Dataset records =
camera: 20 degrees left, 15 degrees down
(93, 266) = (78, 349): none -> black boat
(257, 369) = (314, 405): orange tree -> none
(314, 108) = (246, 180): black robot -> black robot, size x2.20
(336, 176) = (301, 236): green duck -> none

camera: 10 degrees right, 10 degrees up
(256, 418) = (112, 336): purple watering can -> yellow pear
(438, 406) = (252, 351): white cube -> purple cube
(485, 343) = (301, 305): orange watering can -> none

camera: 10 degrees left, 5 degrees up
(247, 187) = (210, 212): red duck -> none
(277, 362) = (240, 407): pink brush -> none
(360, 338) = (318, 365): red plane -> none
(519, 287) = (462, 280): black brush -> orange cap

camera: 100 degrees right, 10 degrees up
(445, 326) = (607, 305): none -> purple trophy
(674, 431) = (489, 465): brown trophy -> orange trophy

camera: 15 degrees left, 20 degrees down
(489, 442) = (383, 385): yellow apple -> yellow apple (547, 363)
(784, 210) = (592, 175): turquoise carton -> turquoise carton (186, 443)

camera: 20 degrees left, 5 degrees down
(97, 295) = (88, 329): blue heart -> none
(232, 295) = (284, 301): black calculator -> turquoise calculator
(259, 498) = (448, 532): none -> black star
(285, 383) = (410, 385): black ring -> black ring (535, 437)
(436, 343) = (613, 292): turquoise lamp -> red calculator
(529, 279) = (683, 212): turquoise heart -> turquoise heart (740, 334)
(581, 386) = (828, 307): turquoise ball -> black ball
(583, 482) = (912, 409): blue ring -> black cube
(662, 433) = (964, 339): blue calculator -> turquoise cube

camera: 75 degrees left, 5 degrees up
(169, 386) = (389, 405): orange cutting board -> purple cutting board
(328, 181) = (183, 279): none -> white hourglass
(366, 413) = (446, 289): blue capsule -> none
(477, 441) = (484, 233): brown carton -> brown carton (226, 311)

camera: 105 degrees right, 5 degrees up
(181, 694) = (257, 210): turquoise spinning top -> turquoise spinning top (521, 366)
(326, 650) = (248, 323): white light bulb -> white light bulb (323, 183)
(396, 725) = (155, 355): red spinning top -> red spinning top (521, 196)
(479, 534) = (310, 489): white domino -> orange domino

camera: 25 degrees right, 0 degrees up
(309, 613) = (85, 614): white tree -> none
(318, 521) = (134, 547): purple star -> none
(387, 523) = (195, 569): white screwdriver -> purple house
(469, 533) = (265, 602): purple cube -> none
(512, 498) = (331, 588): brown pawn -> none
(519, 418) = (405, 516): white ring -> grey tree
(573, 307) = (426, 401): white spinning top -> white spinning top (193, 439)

What you need to do = Only one stretch of the records above is wanted: the lines between the one holding "(519, 287) = (462, 280): black" and the one holding "(181, 694) = (257, 210): turquoise", inclusive, reproduced exactly.

Task result =
(519, 287) = (462, 280): black brush -> orange cap

camera: 100 degrees right, 10 degrees up
(445, 326) = (607, 305): none -> purple trophy
(674, 431) = (489, 465): brown trophy -> orange trophy

camera: 15 degrees left, 20 degrees down
(489, 442) = (383, 385): yellow apple -> yellow apple (547, 363)
(784, 210) = (592, 175): turquoise carton -> turquoise carton (186, 443)

camera: 20 degrees left, 5 degrees down
(97, 295) = (88, 329): blue heart -> none
(232, 295) = (284, 301): black calculator -> turquoise calculator
(259, 498) = (448, 532): none -> black star
(285, 383) = (410, 385): black ring -> black ring (535, 437)
(436, 343) = (613, 292): turquoise lamp -> red calculator
(529, 279) = (683, 212): turquoise heart -> turquoise heart (740, 334)
(581, 386) = (828, 307): turquoise ball -> black ball
(583, 482) = (912, 409): blue ring -> black cube
(662, 433) = (964, 339): blue calculator -> turquoise cube

camera: 75 degrees left, 5 degrees up
(169, 386) = (389, 405): orange cutting board -> purple cutting board
(328, 181) = (183, 279): none -> white hourglass
(366, 413) = (446, 289): blue capsule -> none
(477, 441) = (484, 233): brown carton -> brown carton (226, 311)

camera: 105 degrees right, 5 degrees up
(181, 694) = (257, 210): turquoise spinning top -> turquoise spinning top (521, 366)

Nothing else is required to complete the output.